> Data entries:
■ ■ ■ ■

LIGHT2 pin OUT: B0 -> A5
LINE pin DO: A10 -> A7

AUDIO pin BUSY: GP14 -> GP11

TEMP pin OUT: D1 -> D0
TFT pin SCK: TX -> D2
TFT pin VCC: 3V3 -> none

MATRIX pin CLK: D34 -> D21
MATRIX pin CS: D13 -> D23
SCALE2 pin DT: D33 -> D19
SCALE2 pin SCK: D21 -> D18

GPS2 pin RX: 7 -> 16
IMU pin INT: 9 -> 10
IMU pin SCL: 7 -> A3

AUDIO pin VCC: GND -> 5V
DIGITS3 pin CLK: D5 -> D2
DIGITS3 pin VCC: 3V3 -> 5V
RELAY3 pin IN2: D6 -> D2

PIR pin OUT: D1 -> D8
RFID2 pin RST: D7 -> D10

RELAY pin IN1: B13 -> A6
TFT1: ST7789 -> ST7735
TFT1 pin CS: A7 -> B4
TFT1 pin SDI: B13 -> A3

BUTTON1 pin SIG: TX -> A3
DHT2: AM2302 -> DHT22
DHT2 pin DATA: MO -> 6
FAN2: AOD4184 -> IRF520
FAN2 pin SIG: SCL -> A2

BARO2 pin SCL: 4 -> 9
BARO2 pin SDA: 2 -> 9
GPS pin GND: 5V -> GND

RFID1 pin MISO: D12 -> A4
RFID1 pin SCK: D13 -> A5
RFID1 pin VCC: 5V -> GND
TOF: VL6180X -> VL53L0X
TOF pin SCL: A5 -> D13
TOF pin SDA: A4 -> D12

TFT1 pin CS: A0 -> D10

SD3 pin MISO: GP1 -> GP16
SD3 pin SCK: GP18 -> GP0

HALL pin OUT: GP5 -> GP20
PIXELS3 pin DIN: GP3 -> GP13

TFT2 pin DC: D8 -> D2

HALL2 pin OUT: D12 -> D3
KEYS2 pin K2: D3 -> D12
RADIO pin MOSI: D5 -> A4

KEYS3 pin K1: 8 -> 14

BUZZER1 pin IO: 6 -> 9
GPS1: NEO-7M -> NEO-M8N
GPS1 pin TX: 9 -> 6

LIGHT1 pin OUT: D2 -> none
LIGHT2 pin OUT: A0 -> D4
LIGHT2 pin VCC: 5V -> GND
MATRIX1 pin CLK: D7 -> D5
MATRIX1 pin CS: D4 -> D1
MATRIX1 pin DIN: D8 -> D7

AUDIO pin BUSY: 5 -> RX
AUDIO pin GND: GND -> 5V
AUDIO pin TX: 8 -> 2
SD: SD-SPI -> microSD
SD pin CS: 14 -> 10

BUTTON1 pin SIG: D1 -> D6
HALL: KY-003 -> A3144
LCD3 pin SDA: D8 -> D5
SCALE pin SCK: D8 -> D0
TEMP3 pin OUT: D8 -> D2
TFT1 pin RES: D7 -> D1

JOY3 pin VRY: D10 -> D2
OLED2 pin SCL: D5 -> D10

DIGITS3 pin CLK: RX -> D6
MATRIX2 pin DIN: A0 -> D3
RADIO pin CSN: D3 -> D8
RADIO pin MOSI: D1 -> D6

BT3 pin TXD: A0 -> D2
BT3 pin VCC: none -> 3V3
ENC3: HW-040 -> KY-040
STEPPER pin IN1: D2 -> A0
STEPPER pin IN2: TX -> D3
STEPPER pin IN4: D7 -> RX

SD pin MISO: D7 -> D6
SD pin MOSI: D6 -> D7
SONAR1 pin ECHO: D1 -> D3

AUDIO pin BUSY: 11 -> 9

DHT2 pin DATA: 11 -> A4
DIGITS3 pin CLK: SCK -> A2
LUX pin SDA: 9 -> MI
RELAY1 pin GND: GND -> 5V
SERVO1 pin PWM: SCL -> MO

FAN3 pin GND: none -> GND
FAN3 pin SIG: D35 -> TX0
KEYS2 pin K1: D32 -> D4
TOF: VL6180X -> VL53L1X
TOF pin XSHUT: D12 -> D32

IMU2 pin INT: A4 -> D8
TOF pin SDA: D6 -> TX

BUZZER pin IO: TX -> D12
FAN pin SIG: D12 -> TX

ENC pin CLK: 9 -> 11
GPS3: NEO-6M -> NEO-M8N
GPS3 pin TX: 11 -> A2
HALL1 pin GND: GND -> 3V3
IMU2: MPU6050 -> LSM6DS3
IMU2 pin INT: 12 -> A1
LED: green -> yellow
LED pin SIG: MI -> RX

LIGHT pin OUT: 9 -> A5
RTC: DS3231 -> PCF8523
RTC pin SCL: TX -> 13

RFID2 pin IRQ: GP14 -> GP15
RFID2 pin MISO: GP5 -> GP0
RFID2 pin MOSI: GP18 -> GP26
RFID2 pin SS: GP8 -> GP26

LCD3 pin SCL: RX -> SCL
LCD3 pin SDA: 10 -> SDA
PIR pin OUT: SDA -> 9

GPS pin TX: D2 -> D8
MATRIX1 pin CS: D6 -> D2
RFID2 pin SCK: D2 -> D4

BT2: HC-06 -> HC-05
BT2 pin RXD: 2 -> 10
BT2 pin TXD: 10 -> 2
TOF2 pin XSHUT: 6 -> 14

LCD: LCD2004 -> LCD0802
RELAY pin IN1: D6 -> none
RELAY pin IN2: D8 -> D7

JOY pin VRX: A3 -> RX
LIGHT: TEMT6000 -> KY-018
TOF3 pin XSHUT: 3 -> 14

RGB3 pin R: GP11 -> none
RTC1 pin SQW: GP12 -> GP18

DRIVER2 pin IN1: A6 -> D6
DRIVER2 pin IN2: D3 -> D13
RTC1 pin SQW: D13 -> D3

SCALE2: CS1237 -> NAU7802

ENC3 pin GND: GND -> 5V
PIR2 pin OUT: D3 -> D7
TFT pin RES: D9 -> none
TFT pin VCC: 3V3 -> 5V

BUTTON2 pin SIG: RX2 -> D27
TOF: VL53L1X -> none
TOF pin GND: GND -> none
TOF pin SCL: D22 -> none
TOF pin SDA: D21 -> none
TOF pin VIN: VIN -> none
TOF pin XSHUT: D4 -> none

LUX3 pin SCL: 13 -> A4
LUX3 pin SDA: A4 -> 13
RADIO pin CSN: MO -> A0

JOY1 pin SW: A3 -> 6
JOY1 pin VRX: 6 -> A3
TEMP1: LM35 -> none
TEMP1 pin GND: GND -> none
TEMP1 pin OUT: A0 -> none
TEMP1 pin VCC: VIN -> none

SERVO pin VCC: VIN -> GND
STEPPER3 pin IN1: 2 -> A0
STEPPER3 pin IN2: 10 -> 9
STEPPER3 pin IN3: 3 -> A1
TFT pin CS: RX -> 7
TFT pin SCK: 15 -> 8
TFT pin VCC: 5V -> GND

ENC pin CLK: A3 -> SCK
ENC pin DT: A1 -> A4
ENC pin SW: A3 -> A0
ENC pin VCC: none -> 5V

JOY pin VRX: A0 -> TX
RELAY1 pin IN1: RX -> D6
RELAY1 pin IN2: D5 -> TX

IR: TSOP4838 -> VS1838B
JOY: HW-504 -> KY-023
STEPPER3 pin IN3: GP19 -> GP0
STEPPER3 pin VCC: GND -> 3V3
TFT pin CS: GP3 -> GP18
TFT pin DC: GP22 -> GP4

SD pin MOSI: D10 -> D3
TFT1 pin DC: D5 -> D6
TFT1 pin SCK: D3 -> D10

■ ■ ■ ■

> Exercise brief:
Pull out every line in the data above that has the word "XSHUT".

> Reply to the task:
TOF pin XSHUT: D12 -> D32
TOF2 pin XSHUT: 6 -> 14
TOF3 pin XSHUT: 3 -> 14
TOF pin XSHUT: D4 -> none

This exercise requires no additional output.